[Stored data]
######
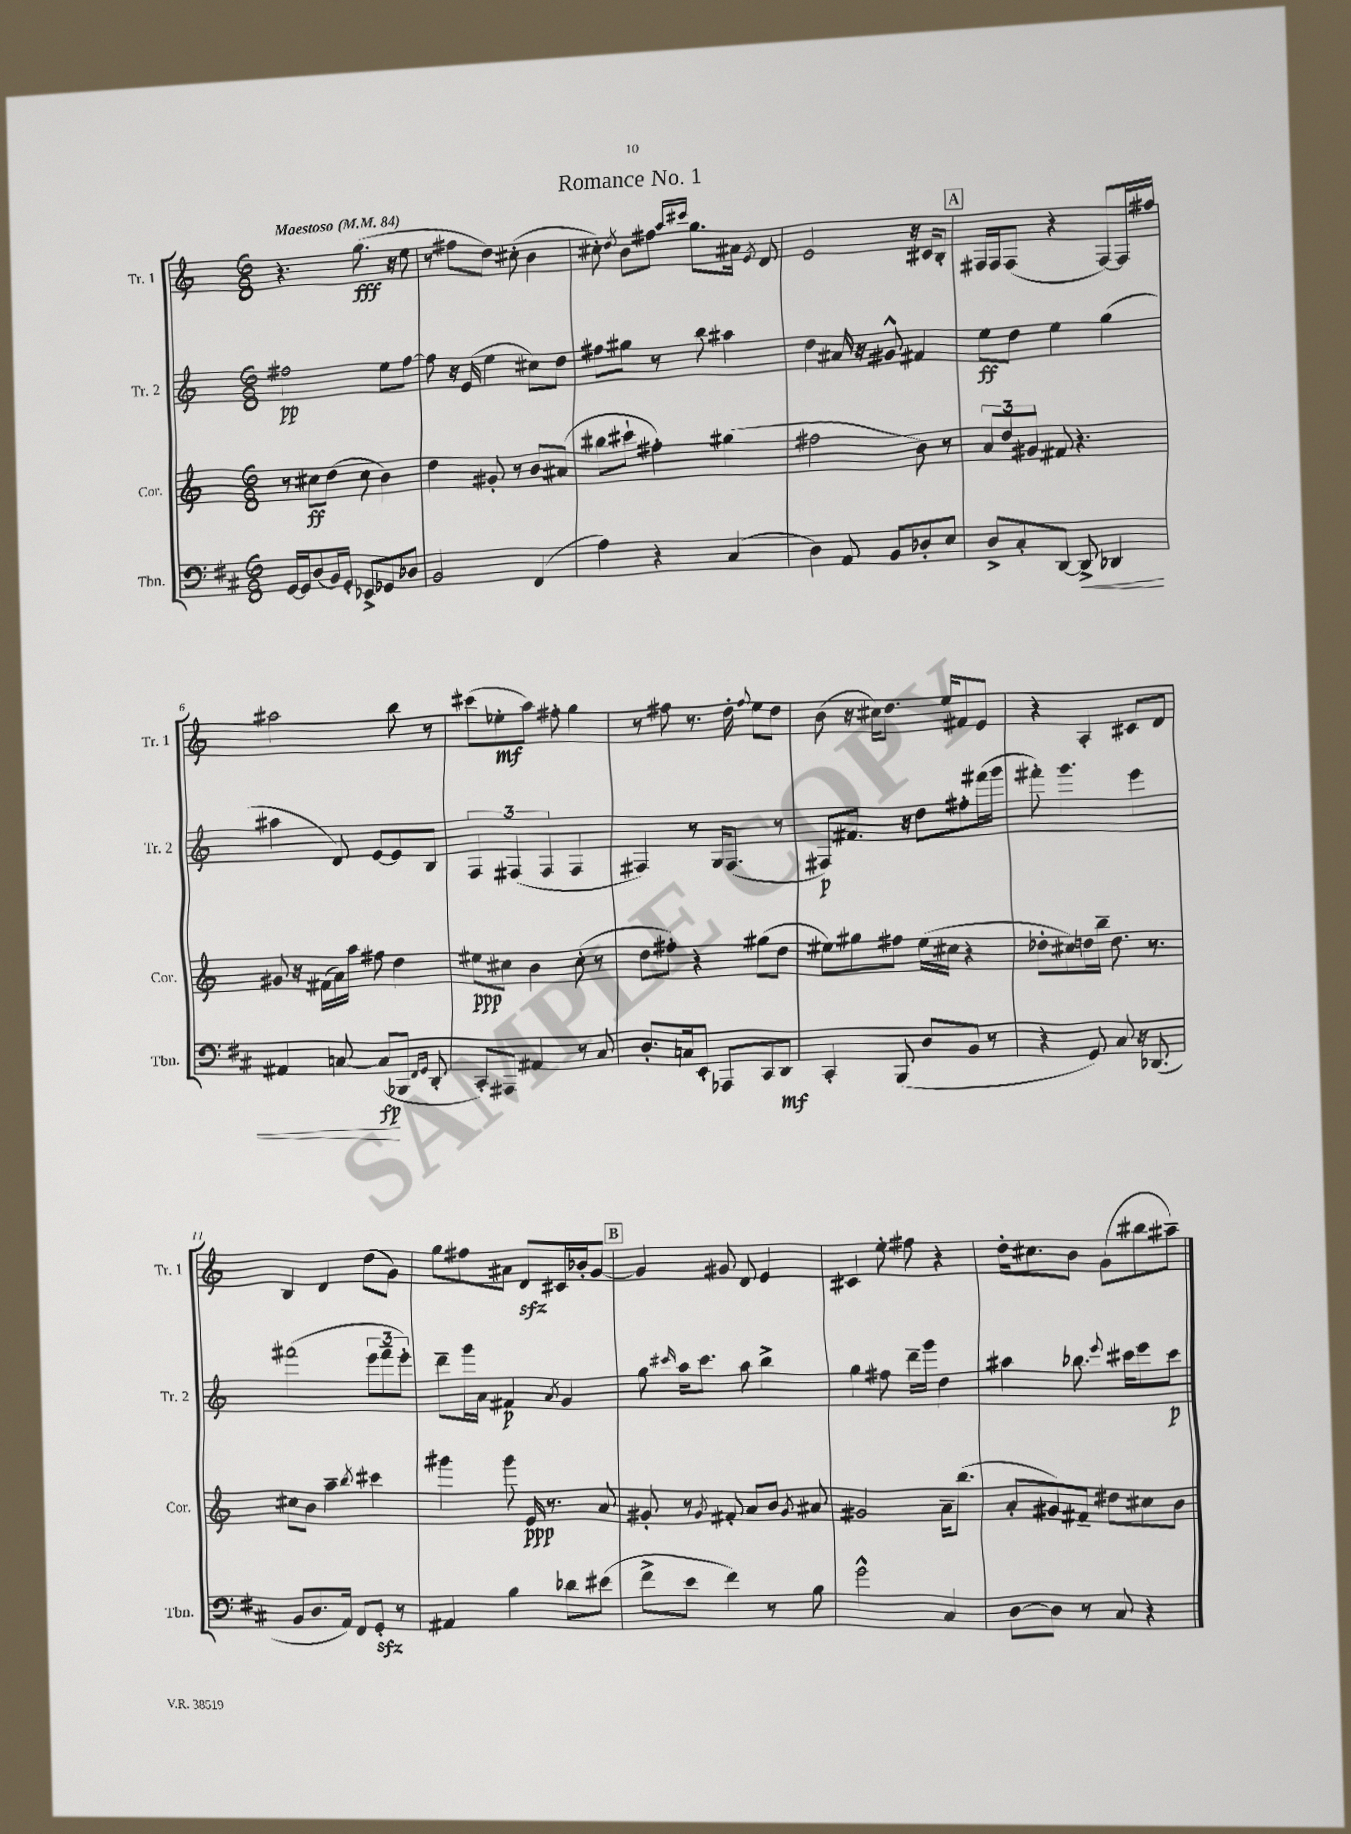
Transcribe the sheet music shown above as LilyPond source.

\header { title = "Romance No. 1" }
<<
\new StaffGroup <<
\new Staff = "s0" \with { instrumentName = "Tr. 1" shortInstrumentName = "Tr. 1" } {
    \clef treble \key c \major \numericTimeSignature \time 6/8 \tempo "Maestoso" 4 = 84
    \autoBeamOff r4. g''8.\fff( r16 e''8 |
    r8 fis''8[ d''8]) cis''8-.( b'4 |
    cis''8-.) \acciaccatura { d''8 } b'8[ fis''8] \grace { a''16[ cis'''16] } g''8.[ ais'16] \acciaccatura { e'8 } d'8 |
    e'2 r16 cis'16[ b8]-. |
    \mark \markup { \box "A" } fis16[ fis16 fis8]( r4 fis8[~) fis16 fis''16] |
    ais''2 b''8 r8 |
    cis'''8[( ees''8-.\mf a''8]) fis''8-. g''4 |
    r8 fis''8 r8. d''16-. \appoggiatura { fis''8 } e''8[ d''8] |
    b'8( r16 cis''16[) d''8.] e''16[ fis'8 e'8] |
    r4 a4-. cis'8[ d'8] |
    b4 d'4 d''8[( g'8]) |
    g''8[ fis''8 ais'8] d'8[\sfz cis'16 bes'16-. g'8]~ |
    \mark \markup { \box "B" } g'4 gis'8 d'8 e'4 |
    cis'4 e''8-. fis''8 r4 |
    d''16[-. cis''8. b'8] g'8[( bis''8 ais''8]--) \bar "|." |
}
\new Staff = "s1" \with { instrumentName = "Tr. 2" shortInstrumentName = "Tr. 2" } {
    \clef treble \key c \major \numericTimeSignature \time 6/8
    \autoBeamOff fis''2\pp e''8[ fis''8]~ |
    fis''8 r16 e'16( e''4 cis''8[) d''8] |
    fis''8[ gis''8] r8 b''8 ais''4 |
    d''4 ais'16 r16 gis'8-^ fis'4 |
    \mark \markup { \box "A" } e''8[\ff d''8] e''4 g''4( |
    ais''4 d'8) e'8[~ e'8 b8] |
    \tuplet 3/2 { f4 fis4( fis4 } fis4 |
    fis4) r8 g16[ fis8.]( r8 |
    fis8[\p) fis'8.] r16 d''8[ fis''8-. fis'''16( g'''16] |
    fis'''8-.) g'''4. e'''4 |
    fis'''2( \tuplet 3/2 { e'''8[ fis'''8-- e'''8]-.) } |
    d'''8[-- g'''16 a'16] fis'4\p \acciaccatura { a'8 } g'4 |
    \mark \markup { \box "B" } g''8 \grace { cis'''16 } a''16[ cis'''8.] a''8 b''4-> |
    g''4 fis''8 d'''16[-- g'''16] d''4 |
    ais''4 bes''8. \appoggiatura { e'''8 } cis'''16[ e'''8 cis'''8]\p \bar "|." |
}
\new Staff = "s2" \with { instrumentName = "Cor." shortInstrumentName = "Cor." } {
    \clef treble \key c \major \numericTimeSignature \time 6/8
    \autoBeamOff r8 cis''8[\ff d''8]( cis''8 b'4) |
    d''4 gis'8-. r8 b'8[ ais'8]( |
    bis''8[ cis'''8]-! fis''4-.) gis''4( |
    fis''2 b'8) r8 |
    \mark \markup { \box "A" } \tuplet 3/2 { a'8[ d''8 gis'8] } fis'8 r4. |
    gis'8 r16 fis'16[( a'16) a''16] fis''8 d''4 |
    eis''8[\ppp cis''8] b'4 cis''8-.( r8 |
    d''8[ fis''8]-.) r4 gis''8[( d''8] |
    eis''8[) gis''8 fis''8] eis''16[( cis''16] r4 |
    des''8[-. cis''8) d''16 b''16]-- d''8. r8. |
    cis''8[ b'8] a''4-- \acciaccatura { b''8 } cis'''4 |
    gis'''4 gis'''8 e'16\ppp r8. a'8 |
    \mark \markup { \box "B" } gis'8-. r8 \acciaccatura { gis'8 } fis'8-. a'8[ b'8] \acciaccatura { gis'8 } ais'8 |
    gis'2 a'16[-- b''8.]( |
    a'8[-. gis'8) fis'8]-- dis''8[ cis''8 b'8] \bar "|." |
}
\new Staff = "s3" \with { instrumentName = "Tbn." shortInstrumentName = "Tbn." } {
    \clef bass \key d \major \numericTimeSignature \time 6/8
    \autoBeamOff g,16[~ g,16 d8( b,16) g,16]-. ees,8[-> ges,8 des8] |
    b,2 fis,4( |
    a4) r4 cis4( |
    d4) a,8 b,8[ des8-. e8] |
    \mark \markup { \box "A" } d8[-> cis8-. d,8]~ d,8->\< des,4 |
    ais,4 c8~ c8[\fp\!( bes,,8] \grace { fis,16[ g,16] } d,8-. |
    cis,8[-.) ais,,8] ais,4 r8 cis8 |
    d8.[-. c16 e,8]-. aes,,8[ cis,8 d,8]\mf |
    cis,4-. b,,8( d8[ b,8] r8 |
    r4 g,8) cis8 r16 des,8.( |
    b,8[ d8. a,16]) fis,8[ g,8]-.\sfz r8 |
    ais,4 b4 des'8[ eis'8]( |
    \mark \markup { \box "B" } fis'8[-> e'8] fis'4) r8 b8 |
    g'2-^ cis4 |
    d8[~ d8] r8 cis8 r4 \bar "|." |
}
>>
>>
######
◆ **Written exercise**: Please count how many lines of the records contain the string "major" and reply with only that number.

◆ **Solution for this problem**: 4